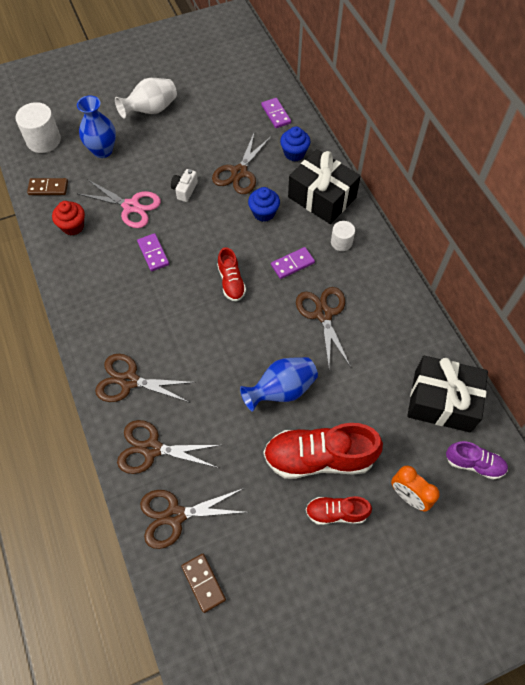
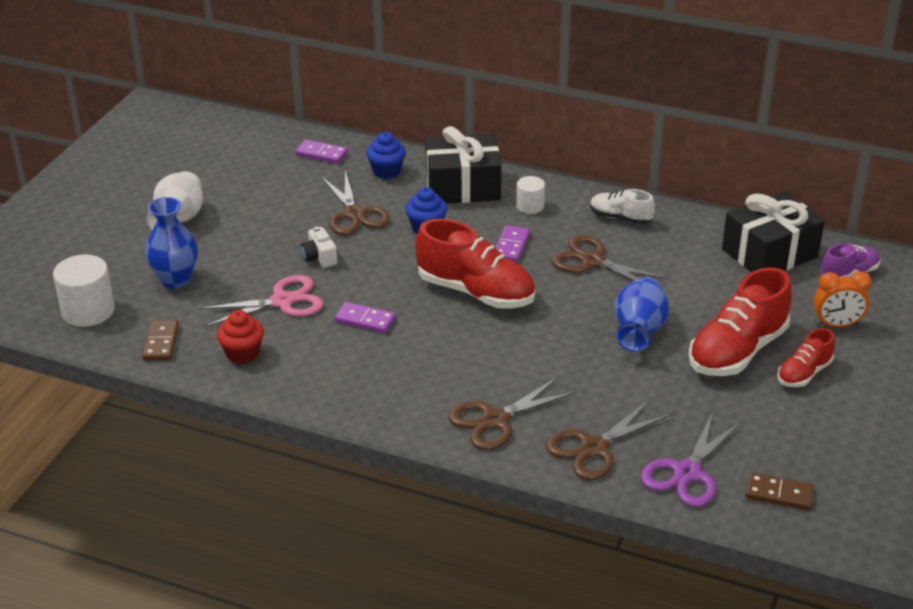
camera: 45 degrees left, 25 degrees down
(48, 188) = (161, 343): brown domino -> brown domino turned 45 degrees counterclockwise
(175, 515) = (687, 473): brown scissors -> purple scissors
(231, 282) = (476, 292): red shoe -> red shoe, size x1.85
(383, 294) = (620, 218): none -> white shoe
...
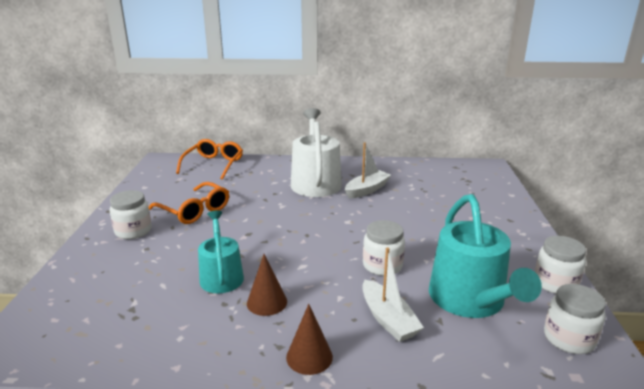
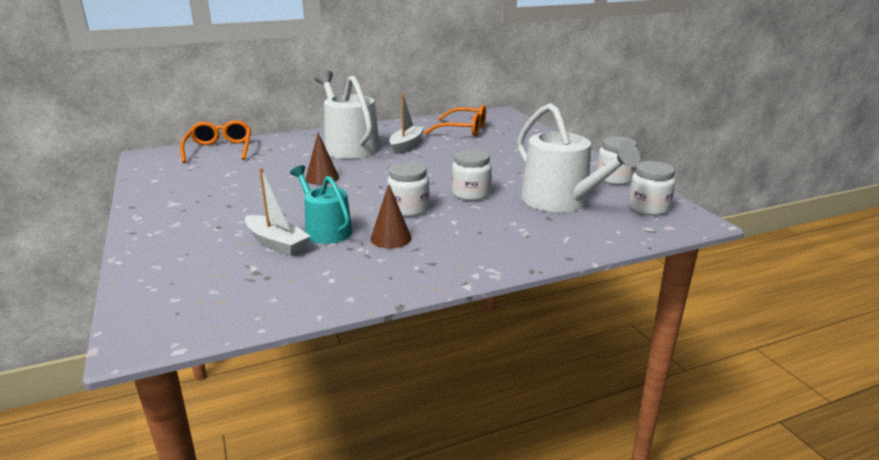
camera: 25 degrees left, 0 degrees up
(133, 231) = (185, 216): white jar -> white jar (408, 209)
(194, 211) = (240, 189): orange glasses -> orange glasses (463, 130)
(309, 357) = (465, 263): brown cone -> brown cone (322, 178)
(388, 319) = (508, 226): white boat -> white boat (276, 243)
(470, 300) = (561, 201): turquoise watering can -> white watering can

(Assigned task): Taking the entries above, print exactly the lines starting at the line with "(231, 282) = (476, 292): red" and ending at the line with "(383, 294) = (620, 218): none -> white shoe", both included.

(Solution for this problem):
(231, 282) = (476, 292): red shoe -> red shoe, size x1.85
(383, 294) = (620, 218): none -> white shoe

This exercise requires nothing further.